- [The problem] Please return every line below that contains the string "orange".

[[ Records to process, beginning ]]

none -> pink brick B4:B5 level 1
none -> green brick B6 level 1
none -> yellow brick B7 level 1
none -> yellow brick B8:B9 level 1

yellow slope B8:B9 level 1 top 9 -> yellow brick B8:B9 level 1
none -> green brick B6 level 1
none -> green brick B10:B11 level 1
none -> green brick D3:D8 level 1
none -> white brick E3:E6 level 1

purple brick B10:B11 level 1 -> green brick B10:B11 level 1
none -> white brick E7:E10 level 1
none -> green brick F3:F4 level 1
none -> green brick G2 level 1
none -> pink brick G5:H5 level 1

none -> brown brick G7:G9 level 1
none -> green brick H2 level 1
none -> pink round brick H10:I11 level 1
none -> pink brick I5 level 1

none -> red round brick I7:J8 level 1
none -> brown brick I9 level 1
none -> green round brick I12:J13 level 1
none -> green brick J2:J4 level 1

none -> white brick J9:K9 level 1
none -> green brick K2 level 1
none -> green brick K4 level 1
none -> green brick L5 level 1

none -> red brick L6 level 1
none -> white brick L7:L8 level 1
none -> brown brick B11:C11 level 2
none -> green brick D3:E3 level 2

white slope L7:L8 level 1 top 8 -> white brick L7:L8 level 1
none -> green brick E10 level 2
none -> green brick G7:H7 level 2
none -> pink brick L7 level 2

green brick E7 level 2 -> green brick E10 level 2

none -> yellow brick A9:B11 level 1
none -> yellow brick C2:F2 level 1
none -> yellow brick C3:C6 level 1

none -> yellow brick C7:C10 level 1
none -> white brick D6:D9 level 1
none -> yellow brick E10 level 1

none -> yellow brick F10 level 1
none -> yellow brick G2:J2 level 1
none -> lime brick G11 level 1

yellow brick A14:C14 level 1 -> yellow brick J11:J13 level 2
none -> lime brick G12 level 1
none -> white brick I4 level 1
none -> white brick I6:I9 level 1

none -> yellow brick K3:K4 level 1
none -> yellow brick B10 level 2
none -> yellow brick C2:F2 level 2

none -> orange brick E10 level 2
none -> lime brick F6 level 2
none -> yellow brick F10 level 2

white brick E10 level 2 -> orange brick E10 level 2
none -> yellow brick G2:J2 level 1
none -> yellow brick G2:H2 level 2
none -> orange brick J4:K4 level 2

[[ Records to process, end ]]

- [Solution for this exercise]
none -> orange brick E10 level 2
white brick E10 level 2 -> orange brick E10 level 2
none -> orange brick J4:K4 level 2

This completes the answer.